_Input material_.

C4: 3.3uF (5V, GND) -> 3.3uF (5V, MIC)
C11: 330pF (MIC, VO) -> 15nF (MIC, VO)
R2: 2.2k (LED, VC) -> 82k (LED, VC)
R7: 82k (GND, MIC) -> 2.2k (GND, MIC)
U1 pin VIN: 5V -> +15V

_What you have to do_.
All that is needed is the line containing "R2: 2.2k (LED, VC) -> 82k (LED, VC)" and each line after it to the end of the data above, set down exactly.

_Answer box_.
R2: 2.2k (LED, VC) -> 82k (LED, VC)
R7: 82k (GND, MIC) -> 2.2k (GND, MIC)
U1 pin VIN: 5V -> +15V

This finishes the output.